WHAT NEEDS TO BE DONE: Update the lines from the one containing "Answer: (A)" to the one containing "Locate an element" by changing "vacant" to "empty", keeping everything else the same. Leave the picture out of your answer.

LISTED RECORDS:

+ + + + + + +

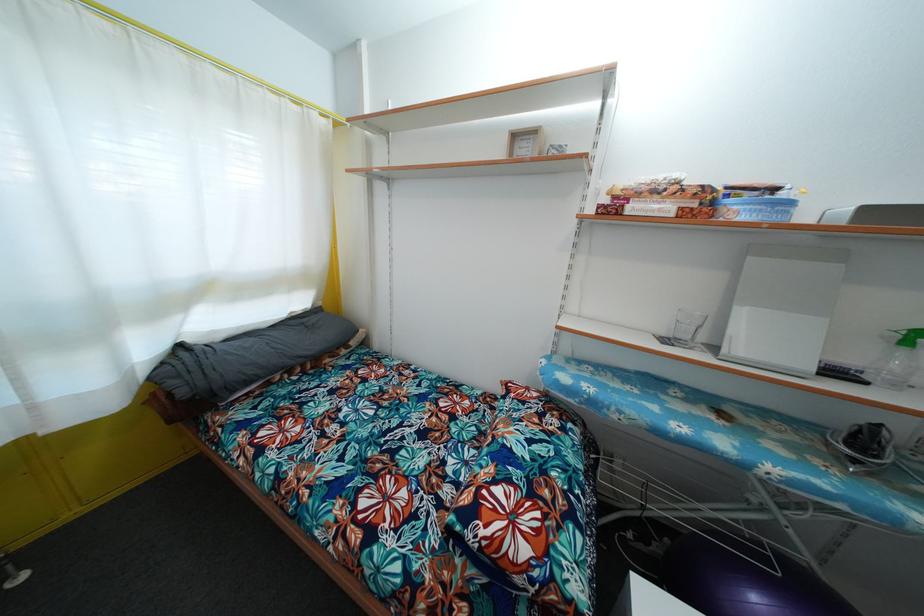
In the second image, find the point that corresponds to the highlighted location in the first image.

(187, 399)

+ + + + + + +

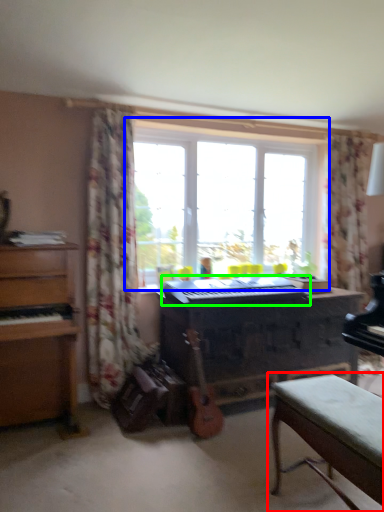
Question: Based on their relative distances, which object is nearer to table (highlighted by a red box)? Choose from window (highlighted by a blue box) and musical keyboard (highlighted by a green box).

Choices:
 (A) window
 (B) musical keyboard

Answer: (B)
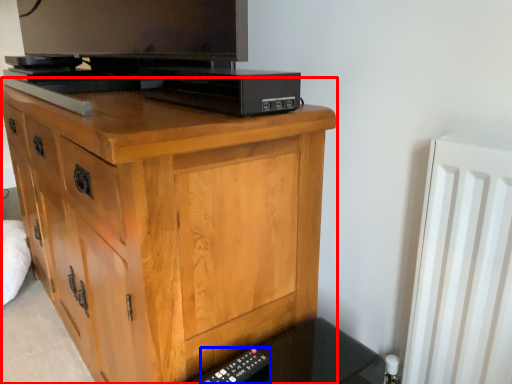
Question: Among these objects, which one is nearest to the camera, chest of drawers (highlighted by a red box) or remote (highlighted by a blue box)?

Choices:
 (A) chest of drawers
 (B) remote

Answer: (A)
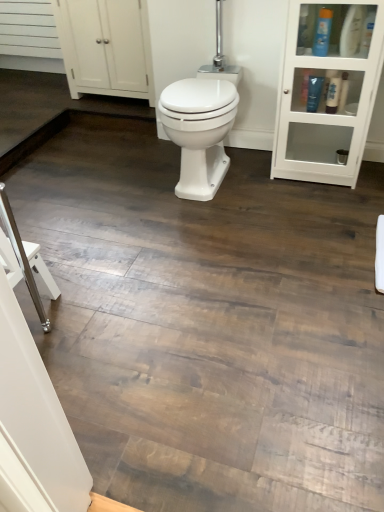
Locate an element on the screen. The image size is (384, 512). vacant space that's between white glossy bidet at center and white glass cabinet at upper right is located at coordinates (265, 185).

+ + + + + + +

REPLY:
Answer: (A)
Locate an element on the screen. The image size is (384, 512). empty space that's between white glossy bidet at center and white glass cabinet at upper right is located at coordinates (265, 185).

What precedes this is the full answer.